Data for review >>
= Beginning of Section =

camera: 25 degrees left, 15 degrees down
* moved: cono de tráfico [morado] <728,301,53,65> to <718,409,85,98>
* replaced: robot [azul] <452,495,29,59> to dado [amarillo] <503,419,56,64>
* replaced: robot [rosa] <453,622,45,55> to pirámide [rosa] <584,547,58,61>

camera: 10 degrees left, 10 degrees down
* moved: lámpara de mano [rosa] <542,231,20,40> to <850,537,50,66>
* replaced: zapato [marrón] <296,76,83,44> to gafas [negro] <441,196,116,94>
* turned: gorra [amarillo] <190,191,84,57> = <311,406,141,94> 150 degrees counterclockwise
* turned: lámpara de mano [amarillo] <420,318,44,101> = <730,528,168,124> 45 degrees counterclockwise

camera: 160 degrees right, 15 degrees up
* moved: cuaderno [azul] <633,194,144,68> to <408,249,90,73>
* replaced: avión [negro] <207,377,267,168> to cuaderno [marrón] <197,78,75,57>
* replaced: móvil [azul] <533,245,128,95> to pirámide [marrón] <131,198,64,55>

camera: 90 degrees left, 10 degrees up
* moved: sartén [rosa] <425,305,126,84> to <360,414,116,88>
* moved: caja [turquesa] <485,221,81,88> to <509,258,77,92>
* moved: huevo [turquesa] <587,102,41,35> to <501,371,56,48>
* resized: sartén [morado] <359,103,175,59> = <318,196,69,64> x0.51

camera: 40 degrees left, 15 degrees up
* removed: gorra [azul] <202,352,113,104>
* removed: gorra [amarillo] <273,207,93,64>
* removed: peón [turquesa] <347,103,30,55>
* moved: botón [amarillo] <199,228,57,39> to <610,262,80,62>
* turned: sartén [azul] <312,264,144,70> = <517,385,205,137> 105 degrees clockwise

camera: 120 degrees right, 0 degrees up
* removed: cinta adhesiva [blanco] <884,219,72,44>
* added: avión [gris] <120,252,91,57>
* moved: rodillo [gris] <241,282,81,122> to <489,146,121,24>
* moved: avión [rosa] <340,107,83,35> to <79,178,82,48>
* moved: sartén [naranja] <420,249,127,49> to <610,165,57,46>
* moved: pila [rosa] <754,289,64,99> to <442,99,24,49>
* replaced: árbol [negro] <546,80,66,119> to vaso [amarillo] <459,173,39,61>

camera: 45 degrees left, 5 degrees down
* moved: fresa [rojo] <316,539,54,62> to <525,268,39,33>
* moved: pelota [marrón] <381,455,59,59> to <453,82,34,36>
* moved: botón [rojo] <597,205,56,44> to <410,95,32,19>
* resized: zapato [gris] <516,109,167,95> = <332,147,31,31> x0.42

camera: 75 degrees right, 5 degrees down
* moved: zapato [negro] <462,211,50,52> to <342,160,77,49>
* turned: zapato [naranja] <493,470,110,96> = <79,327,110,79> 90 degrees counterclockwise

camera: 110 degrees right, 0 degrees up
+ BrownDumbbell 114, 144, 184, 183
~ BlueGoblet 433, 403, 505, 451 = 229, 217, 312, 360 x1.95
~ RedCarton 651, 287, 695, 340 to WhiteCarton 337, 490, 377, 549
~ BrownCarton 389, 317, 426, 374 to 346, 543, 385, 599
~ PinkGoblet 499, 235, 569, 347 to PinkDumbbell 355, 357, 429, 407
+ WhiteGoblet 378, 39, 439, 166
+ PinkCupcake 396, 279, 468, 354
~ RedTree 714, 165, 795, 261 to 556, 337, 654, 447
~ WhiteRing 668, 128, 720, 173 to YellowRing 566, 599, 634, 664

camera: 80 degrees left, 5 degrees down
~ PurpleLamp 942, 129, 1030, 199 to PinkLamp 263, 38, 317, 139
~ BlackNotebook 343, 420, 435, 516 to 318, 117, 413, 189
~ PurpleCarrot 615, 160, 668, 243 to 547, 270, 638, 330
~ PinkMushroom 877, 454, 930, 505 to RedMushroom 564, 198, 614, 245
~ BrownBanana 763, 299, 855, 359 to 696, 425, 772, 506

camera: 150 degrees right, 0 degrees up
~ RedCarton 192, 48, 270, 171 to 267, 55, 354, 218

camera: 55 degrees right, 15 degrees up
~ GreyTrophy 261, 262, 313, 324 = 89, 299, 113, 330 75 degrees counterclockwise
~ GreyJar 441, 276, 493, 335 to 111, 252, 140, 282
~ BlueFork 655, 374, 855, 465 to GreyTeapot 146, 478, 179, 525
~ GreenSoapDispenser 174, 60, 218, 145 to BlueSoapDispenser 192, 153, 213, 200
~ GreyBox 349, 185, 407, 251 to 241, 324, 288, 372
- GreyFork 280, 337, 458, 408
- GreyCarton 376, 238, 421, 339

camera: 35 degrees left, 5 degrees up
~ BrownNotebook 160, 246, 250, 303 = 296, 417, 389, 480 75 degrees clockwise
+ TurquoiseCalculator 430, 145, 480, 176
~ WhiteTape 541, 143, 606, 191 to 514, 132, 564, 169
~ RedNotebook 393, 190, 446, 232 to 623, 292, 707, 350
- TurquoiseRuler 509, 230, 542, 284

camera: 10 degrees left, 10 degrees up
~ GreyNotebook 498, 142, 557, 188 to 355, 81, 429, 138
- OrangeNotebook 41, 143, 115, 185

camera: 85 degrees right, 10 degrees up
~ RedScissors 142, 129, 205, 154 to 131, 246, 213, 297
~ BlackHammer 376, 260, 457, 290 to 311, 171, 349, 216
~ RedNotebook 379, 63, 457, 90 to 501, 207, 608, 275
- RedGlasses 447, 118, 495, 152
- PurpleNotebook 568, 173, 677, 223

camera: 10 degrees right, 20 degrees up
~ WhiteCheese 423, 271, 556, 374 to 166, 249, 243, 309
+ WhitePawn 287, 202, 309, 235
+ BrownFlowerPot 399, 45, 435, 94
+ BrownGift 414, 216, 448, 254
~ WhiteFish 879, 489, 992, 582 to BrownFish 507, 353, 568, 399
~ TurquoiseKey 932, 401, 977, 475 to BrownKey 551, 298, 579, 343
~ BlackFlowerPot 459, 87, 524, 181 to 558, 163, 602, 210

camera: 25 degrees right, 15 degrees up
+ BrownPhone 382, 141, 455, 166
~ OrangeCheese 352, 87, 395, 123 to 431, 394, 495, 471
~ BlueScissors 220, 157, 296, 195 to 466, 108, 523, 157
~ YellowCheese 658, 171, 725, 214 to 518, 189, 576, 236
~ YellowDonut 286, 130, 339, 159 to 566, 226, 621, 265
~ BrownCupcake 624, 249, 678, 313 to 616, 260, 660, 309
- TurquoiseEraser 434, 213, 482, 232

= End of Section =

Goal of the exercise >> Set down the lines of the listing above verbatim, first line through the line containing "dado [amarillo] <503,419,56,64>", inclusive; add no other lines.

Response to this exercise >>
camera: 25 degrees left, 15 degrees down
* moved: cono de tráfico [morado] <728,301,53,65> to <718,409,85,98>
* replaced: robot [azul] <452,495,29,59> to dado [amarillo] <503,419,56,64>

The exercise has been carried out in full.